Task statement ::
Look through the data below for the line with "(360, 172) = (374, 261): blue tree -> none" and the line with "(252, 259) = (560, 204): black", then output those two and all lines in between, exactly as written.

....................

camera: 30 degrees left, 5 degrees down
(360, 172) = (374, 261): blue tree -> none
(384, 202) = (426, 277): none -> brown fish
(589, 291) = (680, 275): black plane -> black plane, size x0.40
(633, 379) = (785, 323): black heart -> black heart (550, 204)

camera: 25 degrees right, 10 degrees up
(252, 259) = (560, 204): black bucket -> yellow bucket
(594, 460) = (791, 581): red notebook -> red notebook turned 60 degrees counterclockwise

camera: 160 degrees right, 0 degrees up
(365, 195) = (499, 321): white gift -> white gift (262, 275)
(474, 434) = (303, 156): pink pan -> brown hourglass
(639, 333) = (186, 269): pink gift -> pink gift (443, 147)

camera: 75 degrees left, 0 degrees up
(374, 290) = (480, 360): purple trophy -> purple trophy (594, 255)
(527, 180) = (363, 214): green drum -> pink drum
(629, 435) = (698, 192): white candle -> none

....................

Task answer ::
(360, 172) = (374, 261): blue tree -> none
(384, 202) = (426, 277): none -> brown fish
(589, 291) = (680, 275): black plane -> black plane, size x0.40
(633, 379) = (785, 323): black heart -> black heart (550, 204)

camera: 25 degrees right, 10 degrees up
(252, 259) = (560, 204): black bucket -> yellow bucket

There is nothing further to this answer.